## WHAT THE TASK REQUIRES
Update the listing below by changing every "wooden" to "oak" and keeping everything else the same. Leave the pictures out.

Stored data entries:
____

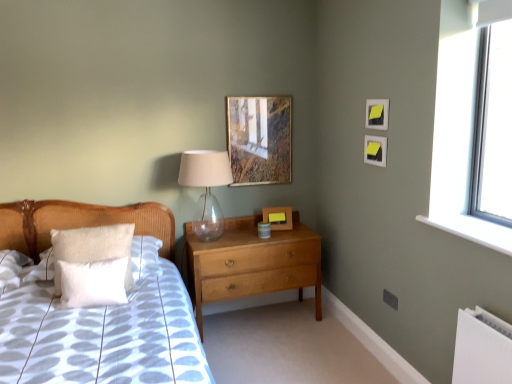
Question: From the image's perspective, is wooden picture frame at upper center, positioned as the 2th picture frame in back-to-front order, positioned above or below matte yellow picture frame at upper right, which is counted as the 2th picture frame, starting from the right?

Choices:
 (A) below
 (B) above

Answer: (A)

Question: Choose the correct answer: Is wooden picture frame at upper center, marked as the 3th picture frame in a front-to-back arrangement, inside matte yellow picture frame at upper right, which is counted as the 2th picture frame, starting from the right, or outside it?

Choices:
 (A) outside
 (B) inside

Answer: (A)

Question: Which is farther from the wooden picture frame at upper center, which is the 1th picture frame from left to right?

Choices:
 (A) transparent glass table lamp at upper center
 (B) white fluffy pillow at left, marked as the second pillow in a back-to-front arrangement
 (C) yellow paper picture frame at upper right, arranged as the 2th picture frame when viewed from the front
 (D) white fabric bed at center
 (E) wooden picture frame at center, positioned as the second picture frame in left-to-right order

Answer: (B)

Question: Estimate the real-world distances between objects in this image. Which object is closer to the transparent plastic window screen at upper right?

Choices:
 (A) light brown wood chest of drawers at center
 (B) matte yellow picture frame at upper right, positioned as the fourth picture frame in back-to-front order
 (C) wooden picture frame at upper center, which is the fourth picture frame from right to left
 (D) white fluffy pillow at left, which ranks as the first pillow in back-to-front order
 (E) yellow paper picture frame at upper right, marked as the 4th picture frame in a left-to-right arrangement

Answer: (B)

____

## EXERCISE SOLUTION
Question: From the image's perspective, is oak picture frame at upper center, positioned as the 2th picture frame in back-to-front order, positioned above or below matte yellow picture frame at upper right, which is counted as the 2th picture frame, starting from the right?

Choices:
 (A) below
 (B) above

Answer: (A)

Question: Choose the correct answer: Is oak picture frame at upper center, marked as the 3th picture frame in a front-to-back arrangement, inside matte yellow picture frame at upper right, which is counted as the 2th picture frame, starting from the right, or outside it?

Choices:
 (A) outside
 (B) inside

Answer: (A)

Question: Which is farther from the oak picture frame at upper center, which is the 1th picture frame from left to right?

Choices:
 (A) transparent glass table lamp at upper center
 (B) white fluffy pillow at left, marked as the second pillow in a back-to-front arrangement
 (C) yellow paper picture frame at upper right, arranged as the 2th picture frame when viewed from the front
 (D) white fabric bed at center
 (E) oak picture frame at center, positioned as the second picture frame in left-to-right order

Answer: (B)

Question: Estimate the real-world distances between objects in this image. Which object is closer to the transparent plastic window screen at upper right?

Choices:
 (A) light brown wood chest of drawers at center
 (B) matte yellow picture frame at upper right, positioned as the fourth picture frame in back-to-front order
 (C) oak picture frame at upper center, which is the fourth picture frame from right to left
 (D) white fluffy pillow at left, which ranks as the first pillow in back-to-front order
 (E) yellow paper picture frame at upper right, marked as the 4th picture frame in a left-to-right arrangement

Answer: (B)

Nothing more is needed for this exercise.